Coordinate-based change listings:
============================================================
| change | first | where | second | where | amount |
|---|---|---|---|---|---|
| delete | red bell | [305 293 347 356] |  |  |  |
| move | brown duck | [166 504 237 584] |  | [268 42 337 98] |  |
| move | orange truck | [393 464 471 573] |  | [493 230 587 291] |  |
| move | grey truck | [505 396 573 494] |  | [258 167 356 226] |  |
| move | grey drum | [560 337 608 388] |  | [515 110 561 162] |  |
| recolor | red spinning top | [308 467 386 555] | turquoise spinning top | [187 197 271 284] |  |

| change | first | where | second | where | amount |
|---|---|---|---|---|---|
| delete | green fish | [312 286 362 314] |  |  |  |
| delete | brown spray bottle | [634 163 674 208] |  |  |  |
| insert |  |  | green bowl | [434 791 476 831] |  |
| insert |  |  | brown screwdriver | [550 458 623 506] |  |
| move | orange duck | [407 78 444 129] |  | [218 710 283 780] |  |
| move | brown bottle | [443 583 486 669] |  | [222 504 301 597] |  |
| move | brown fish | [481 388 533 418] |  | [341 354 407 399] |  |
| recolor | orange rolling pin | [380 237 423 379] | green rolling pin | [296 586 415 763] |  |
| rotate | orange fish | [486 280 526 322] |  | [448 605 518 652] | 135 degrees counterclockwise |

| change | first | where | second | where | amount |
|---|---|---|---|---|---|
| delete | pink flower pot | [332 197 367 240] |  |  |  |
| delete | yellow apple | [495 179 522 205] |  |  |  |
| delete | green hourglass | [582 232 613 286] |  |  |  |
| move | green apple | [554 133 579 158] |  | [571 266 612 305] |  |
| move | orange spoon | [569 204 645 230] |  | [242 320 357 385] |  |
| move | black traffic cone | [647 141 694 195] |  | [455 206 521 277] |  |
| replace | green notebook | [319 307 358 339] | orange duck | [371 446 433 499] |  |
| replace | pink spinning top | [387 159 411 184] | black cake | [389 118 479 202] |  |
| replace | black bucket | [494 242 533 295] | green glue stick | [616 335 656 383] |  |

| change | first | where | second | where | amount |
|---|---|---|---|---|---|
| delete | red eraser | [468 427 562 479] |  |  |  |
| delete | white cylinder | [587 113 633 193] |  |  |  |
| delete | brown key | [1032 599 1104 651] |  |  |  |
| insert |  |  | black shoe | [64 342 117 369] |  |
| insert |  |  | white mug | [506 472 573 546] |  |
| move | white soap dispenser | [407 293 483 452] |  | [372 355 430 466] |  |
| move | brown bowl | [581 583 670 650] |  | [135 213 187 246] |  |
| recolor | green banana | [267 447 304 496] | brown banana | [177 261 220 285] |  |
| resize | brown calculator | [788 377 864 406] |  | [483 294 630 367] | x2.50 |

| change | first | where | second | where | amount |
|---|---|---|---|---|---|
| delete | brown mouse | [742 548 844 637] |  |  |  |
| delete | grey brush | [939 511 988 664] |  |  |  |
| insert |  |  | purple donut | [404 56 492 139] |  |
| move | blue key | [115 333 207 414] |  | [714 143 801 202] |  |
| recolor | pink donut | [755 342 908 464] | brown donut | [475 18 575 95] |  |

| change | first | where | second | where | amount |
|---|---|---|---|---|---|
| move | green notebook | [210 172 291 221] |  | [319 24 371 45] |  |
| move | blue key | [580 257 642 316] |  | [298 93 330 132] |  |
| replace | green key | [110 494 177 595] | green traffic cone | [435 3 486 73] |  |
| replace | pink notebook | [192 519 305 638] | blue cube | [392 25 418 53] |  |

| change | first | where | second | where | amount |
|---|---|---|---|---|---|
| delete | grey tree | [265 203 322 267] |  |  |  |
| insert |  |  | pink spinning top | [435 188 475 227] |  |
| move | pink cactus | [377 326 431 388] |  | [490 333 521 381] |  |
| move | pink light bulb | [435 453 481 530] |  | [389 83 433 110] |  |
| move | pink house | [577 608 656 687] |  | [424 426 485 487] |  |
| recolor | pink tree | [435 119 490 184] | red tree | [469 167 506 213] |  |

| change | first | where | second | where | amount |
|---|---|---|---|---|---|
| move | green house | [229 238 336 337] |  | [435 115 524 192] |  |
============================================================
Task instructions: All lines in the records above that contain "truck" are to be reported.

Answer box:
| move | orange truck | [393 464 471 573] |  | [493 230 587 291] |  |
| move | grey truck | [505 396 573 494] |  | [258 167 356 226] |  |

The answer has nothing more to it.